__Problem__
Could you copy every record exactly, leaving the pictures behind?

------------------------------------

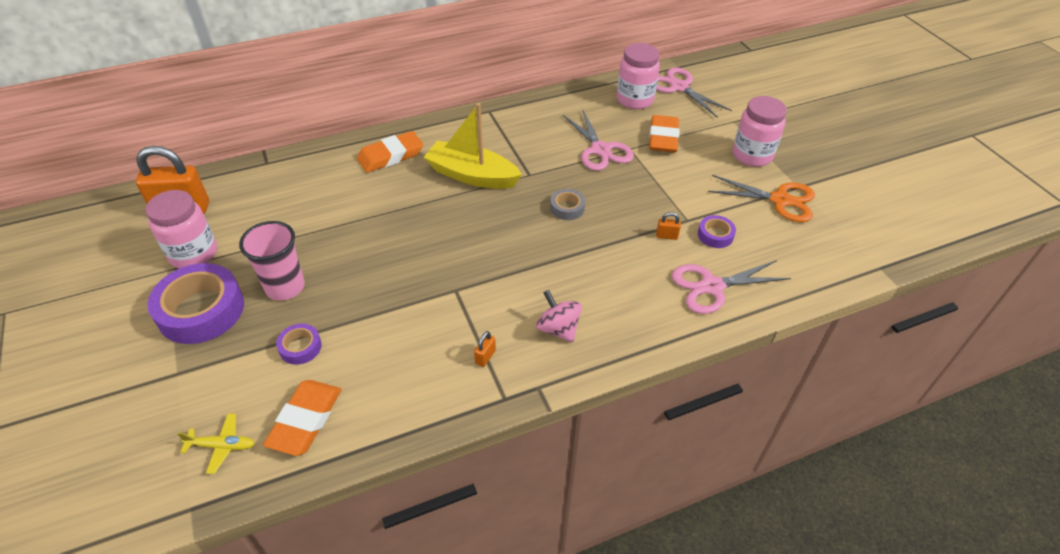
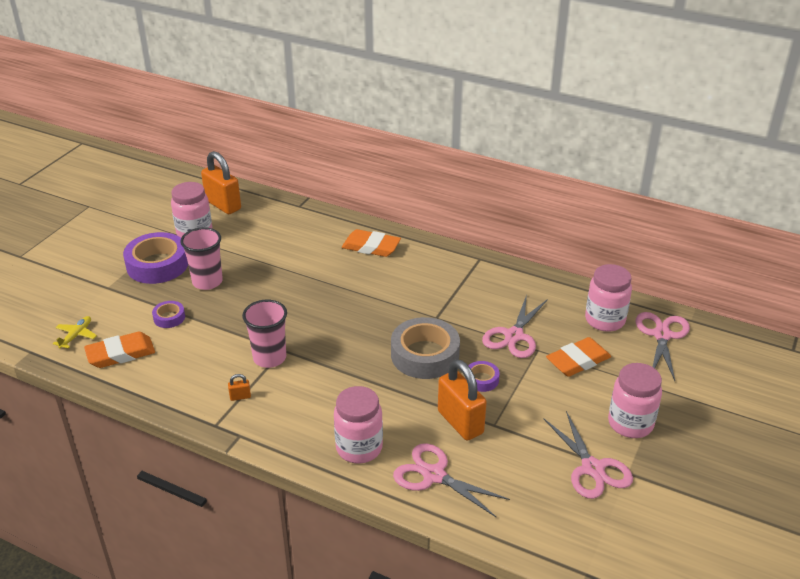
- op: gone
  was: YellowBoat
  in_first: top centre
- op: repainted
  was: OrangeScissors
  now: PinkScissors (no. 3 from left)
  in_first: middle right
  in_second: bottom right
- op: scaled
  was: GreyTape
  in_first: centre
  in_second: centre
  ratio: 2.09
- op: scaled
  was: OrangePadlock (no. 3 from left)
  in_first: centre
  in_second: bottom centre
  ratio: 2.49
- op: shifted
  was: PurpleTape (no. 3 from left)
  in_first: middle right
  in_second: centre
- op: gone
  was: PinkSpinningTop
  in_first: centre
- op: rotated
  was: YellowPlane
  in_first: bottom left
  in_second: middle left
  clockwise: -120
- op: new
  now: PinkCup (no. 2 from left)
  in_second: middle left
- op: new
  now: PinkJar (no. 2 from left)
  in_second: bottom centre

------------------------------------

__Expected output__
- op: gone
  was: YellowBoat
  in_first: top centre
- op: repainted
  was: OrangeScissors
  now: PinkScissors (no. 3 from left)
  in_first: middle right
  in_second: bottom right
- op: scaled
  was: GreyTape
  in_first: centre
  in_second: centre
  ratio: 2.09
- op: scaled
  was: OrangePadlock (no. 3 from left)
  in_first: centre
  in_second: bottom centre
  ratio: 2.49
- op: shifted
  was: PurpleTape (no. 3 from left)
  in_first: middle right
  in_second: centre
- op: gone
  was: PinkSpinningTop
  in_first: centre
- op: rotated
  was: YellowPlane
  in_first: bottom left
  in_second: middle left
  clockwise: -120
- op: new
  now: PinkCup (no. 2 from left)
  in_second: middle left
- op: new
  now: PinkJar (no. 2 from left)
  in_second: bottom centre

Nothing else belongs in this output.